Object state change records:
☆ ☆ ☆ ☆ ☆ ☆ ☆
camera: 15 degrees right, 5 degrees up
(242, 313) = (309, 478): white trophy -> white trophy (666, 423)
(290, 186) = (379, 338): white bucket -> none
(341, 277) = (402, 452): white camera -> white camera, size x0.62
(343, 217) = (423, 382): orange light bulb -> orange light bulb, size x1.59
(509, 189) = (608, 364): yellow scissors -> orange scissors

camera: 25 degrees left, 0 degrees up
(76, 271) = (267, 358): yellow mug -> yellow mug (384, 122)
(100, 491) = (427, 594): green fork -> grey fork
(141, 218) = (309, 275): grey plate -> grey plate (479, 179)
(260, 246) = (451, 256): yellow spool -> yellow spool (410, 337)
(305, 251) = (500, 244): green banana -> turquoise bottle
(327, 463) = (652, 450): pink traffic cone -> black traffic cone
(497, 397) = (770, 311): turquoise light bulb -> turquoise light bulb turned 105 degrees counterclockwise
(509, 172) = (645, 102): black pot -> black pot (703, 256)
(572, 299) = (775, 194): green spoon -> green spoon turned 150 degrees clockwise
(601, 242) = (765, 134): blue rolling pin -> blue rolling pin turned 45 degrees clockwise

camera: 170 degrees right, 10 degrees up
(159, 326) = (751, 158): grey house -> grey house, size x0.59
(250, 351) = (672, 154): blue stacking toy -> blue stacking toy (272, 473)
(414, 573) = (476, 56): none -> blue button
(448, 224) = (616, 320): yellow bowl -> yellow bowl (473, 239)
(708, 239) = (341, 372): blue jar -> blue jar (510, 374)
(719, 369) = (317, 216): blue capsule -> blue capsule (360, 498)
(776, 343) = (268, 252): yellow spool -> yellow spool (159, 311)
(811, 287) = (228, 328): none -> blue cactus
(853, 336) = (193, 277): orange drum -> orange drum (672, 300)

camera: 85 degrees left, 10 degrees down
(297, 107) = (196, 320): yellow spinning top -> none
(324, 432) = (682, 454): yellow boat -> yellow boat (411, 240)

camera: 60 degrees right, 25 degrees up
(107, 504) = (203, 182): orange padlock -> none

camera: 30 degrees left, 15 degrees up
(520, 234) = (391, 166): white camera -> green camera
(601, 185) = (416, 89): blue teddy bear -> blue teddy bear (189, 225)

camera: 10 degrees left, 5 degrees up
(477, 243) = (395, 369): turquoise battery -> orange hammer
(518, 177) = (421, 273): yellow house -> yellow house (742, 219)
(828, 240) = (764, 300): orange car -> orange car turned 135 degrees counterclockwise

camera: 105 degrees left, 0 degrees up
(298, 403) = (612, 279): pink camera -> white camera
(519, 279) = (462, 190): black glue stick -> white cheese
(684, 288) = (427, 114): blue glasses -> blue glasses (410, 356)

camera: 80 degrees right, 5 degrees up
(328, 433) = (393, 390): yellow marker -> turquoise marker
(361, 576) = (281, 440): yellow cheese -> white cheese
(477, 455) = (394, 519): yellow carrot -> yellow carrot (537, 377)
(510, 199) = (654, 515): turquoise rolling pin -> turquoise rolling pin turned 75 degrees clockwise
☆ ☆ ☆ ☆ ☆ ☆ ☆
Exercise instructions:
The data, all of it, should be transcribed exactly.

Result of the exercise:
camera: 15 degrees right, 5 degrees up
(242, 313) = (309, 478): white trophy -> white trophy (666, 423)
(290, 186) = (379, 338): white bucket -> none
(341, 277) = (402, 452): white camera -> white camera, size x0.62
(343, 217) = (423, 382): orange light bulb -> orange light bulb, size x1.59
(509, 189) = (608, 364): yellow scissors -> orange scissors

camera: 25 degrees left, 0 degrees up
(76, 271) = (267, 358): yellow mug -> yellow mug (384, 122)
(100, 491) = (427, 594): green fork -> grey fork
(141, 218) = (309, 275): grey plate -> grey plate (479, 179)
(260, 246) = (451, 256): yellow spool -> yellow spool (410, 337)
(305, 251) = (500, 244): green banana -> turquoise bottle
(327, 463) = (652, 450): pink traffic cone -> black traffic cone
(497, 397) = (770, 311): turquoise light bulb -> turquoise light bulb turned 105 degrees counterclockwise
(509, 172) = (645, 102): black pot -> black pot (703, 256)
(572, 299) = (775, 194): green spoon -> green spoon turned 150 degrees clockwise
(601, 242) = (765, 134): blue rolling pin -> blue rolling pin turned 45 degrees clockwise

camera: 170 degrees right, 10 degrees up
(159, 326) = (751, 158): grey house -> grey house, size x0.59
(250, 351) = (672, 154): blue stacking toy -> blue stacking toy (272, 473)
(414, 573) = (476, 56): none -> blue button
(448, 224) = (616, 320): yellow bowl -> yellow bowl (473, 239)
(708, 239) = (341, 372): blue jar -> blue jar (510, 374)
(719, 369) = (317, 216): blue capsule -> blue capsule (360, 498)
(776, 343) = (268, 252): yellow spool -> yellow spool (159, 311)
(811, 287) = (228, 328): none -> blue cactus
(853, 336) = (193, 277): orange drum -> orange drum (672, 300)

camera: 85 degrees left, 10 degrees down
(297, 107) = (196, 320): yellow spinning top -> none
(324, 432) = (682, 454): yellow boat -> yellow boat (411, 240)

camera: 60 degrees right, 25 degrees up
(107, 504) = (203, 182): orange padlock -> none

camera: 30 degrees left, 15 degrees up
(520, 234) = (391, 166): white camera -> green camera
(601, 185) = (416, 89): blue teddy bear -> blue teddy bear (189, 225)

camera: 10 degrees left, 5 degrees up
(477, 243) = (395, 369): turquoise battery -> orange hammer
(518, 177) = (421, 273): yellow house -> yellow house (742, 219)
(828, 240) = (764, 300): orange car -> orange car turned 135 degrees counterclockwise

camera: 105 degrees left, 0 degrees up
(298, 403) = (612, 279): pink camera -> white camera
(519, 279) = (462, 190): black glue stick -> white cheese
(684, 288) = (427, 114): blue glasses -> blue glasses (410, 356)

camera: 80 degrees right, 5 degrees up
(328, 433) = (393, 390): yellow marker -> turquoise marker
(361, 576) = (281, 440): yellow cheese -> white cheese
(477, 455) = (394, 519): yellow carrot -> yellow carrot (537, 377)
(510, 199) = (654, 515): turquoise rolling pin -> turquoise rolling pin turned 75 degrees clockwise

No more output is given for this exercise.